(Supplied information Opens)

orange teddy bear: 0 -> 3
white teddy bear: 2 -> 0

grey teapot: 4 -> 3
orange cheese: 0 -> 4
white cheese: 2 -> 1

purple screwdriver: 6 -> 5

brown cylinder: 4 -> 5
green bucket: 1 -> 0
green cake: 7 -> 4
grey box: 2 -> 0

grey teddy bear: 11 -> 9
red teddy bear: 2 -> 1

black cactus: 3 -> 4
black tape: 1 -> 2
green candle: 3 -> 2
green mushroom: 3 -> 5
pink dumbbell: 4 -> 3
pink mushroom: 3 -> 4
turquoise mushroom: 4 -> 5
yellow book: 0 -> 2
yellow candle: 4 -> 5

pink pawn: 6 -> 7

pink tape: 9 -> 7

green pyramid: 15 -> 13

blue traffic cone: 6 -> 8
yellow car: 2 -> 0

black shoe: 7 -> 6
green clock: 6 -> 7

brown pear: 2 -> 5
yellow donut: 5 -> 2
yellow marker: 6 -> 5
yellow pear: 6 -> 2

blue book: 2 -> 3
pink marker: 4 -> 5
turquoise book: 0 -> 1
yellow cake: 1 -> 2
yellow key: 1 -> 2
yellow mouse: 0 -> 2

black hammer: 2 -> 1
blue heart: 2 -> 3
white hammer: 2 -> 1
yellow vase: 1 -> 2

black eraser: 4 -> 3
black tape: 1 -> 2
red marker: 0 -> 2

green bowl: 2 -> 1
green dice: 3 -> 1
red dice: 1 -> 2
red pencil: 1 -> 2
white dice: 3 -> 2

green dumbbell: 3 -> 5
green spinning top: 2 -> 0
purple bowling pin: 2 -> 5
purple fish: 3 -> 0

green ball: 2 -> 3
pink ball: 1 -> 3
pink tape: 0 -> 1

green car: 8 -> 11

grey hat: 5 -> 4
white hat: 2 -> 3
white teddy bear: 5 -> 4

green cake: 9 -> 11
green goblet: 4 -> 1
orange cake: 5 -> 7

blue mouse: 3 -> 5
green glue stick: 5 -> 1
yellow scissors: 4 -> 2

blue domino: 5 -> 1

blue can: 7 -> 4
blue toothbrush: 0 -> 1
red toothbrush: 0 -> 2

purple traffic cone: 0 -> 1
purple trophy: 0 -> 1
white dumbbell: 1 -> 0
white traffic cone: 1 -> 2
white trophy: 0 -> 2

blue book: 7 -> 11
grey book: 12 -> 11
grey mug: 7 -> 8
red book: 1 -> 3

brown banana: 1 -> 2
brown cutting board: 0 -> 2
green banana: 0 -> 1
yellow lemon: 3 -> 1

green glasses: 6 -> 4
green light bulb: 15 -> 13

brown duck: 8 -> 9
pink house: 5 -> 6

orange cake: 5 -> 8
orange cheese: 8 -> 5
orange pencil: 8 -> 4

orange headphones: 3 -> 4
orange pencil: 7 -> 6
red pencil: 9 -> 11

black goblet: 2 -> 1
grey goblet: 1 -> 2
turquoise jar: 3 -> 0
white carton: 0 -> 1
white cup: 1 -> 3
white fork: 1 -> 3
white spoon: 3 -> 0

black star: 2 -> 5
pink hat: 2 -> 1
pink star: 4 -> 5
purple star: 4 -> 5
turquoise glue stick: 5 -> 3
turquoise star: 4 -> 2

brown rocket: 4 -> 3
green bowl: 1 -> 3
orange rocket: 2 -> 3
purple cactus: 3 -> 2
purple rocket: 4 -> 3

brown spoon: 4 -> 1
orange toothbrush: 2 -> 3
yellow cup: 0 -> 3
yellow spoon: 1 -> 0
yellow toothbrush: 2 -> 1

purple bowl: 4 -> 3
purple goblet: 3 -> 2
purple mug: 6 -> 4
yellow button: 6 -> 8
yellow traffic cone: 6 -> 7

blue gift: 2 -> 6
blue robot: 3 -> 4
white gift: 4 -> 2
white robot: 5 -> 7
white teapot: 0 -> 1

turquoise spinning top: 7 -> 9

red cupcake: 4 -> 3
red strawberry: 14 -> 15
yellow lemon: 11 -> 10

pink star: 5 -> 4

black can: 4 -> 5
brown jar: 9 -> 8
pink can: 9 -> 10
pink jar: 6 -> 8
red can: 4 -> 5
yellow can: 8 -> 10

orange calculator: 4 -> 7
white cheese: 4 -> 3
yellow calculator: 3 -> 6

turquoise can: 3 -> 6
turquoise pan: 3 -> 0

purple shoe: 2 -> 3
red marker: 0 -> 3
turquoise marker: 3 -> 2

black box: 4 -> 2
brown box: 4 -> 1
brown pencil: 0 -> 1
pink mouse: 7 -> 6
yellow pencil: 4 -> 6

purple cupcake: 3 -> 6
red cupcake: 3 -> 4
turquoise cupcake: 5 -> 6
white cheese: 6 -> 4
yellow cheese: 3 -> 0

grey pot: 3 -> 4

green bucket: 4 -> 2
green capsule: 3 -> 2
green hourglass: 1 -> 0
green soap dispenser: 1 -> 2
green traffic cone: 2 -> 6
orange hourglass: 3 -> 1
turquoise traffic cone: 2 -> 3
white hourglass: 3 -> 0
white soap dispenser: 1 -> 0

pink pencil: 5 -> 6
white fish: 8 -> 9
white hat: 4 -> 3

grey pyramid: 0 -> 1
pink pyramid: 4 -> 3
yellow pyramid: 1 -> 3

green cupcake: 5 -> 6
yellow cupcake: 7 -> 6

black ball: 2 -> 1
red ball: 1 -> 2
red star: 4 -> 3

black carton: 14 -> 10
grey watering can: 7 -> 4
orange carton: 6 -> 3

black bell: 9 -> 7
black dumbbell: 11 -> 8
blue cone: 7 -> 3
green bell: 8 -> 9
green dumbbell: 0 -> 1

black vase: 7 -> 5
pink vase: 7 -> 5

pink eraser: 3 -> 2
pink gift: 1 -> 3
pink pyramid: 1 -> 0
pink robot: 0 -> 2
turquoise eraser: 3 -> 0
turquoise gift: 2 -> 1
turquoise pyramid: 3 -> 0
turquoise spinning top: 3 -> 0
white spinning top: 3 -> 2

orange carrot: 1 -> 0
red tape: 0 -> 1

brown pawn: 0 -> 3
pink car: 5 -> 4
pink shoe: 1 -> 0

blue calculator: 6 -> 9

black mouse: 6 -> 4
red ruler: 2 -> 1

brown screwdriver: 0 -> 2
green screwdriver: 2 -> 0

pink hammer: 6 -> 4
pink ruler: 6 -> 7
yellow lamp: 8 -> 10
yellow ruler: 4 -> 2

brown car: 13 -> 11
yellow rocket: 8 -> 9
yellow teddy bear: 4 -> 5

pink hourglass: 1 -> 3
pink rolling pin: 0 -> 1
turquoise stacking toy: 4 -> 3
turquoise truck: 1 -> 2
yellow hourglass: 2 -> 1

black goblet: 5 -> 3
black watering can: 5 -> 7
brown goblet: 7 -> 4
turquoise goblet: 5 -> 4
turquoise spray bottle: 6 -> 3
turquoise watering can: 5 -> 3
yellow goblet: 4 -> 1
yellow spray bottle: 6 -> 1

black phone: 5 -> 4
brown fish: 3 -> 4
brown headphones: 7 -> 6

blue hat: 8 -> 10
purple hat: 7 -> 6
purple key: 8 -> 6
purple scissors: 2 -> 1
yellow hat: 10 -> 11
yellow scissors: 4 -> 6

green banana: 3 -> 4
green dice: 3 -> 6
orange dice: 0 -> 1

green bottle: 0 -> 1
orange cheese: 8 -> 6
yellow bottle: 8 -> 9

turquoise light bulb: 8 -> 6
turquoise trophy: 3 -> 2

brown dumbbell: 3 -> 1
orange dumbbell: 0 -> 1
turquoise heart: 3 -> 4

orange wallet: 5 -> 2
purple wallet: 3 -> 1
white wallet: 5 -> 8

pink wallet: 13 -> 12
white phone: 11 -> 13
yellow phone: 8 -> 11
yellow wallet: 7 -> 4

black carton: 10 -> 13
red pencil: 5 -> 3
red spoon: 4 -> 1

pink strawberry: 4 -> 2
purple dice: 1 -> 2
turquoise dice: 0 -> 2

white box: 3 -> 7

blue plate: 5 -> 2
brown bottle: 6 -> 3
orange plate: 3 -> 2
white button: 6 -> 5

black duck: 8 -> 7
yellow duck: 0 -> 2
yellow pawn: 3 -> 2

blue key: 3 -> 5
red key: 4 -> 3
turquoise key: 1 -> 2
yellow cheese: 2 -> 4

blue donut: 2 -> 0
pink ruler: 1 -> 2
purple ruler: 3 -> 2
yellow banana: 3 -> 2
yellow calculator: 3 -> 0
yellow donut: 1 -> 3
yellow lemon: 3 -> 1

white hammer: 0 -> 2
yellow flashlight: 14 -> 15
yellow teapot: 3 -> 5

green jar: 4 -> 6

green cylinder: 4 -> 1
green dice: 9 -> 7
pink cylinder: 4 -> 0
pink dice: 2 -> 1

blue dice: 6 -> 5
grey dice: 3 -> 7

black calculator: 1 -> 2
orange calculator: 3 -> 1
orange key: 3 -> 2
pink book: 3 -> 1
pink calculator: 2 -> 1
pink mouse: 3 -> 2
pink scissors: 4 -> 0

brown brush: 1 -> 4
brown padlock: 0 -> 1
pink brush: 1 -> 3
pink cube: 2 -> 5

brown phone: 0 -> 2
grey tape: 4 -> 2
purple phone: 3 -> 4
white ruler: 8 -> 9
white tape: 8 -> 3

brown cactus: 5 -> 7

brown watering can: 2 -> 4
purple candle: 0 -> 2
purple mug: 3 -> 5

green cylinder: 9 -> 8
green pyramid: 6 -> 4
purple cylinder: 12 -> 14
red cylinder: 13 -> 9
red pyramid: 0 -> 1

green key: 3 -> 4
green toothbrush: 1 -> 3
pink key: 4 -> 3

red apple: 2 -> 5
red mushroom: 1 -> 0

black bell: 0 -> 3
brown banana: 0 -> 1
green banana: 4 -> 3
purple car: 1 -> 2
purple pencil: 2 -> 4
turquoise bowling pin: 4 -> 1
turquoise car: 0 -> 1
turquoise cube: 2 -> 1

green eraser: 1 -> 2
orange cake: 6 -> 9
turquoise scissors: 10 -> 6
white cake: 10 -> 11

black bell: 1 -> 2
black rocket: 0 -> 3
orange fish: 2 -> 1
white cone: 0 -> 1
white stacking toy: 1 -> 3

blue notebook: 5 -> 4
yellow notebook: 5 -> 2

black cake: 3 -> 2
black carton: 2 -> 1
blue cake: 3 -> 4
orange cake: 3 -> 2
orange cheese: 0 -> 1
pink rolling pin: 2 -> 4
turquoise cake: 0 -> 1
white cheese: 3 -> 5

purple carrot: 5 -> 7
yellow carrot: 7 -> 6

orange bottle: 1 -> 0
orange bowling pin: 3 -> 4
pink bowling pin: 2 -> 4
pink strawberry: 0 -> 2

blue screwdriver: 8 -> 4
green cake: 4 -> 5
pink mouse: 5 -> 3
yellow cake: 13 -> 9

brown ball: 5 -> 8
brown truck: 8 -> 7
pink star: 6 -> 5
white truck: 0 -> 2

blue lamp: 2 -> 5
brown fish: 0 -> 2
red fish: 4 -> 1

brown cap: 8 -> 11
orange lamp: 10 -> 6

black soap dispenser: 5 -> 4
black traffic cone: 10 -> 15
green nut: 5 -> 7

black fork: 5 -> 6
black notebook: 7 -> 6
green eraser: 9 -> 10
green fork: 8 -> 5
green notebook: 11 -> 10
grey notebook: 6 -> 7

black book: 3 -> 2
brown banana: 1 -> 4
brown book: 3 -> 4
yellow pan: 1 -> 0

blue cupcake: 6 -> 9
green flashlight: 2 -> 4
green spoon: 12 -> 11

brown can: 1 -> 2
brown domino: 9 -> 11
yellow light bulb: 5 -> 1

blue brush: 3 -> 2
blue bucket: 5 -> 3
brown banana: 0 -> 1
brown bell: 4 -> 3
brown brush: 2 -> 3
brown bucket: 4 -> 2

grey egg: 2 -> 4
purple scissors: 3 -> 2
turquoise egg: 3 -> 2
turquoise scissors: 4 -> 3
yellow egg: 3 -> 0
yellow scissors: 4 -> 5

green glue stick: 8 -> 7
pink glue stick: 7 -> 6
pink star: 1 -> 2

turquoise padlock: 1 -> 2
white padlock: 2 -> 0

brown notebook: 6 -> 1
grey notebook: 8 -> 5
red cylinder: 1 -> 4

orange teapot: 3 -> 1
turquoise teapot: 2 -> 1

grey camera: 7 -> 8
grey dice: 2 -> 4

(Supplied information Closes)

◆ The problem: Out of the data above, give again only the lines starting at the one holding "yellow scissors: 4 -> 6" and ending at the one holding "white ruler: 8 -> 9", unchanged.

◆ Output of the exercise:
yellow scissors: 4 -> 6

green banana: 3 -> 4
green dice: 3 -> 6
orange dice: 0 -> 1

green bottle: 0 -> 1
orange cheese: 8 -> 6
yellow bottle: 8 -> 9

turquoise light bulb: 8 -> 6
turquoise trophy: 3 -> 2

brown dumbbell: 3 -> 1
orange dumbbell: 0 -> 1
turquoise heart: 3 -> 4

orange wallet: 5 -> 2
purple wallet: 3 -> 1
white wallet: 5 -> 8

pink wallet: 13 -> 12
white phone: 11 -> 13
yellow phone: 8 -> 11
yellow wallet: 7 -> 4

black carton: 10 -> 13
red pencil: 5 -> 3
red spoon: 4 -> 1

pink strawberry: 4 -> 2
purple dice: 1 -> 2
turquoise dice: 0 -> 2

white box: 3 -> 7

blue plate: 5 -> 2
brown bottle: 6 -> 3
orange plate: 3 -> 2
white button: 6 -> 5

black duck: 8 -> 7
yellow duck: 0 -> 2
yellow pawn: 3 -> 2

blue key: 3 -> 5
red key: 4 -> 3
turquoise key: 1 -> 2
yellow cheese: 2 -> 4

blue donut: 2 -> 0
pink ruler: 1 -> 2
purple ruler: 3 -> 2
yellow banana: 3 -> 2
yellow calculator: 3 -> 0
yellow donut: 1 -> 3
yellow lemon: 3 -> 1

white hammer: 0 -> 2
yellow flashlight: 14 -> 15
yellow teapot: 3 -> 5

green jar: 4 -> 6

green cylinder: 4 -> 1
green dice: 9 -> 7
pink cylinder: 4 -> 0
pink dice: 2 -> 1

blue dice: 6 -> 5
grey dice: 3 -> 7

black calculator: 1 -> 2
orange calculator: 3 -> 1
orange key: 3 -> 2
pink book: 3 -> 1
pink calculator: 2 -> 1
pink mouse: 3 -> 2
pink scissors: 4 -> 0

brown brush: 1 -> 4
brown padlock: 0 -> 1
pink brush: 1 -> 3
pink cube: 2 -> 5

brown phone: 0 -> 2
grey tape: 4 -> 2
purple phone: 3 -> 4
white ruler: 8 -> 9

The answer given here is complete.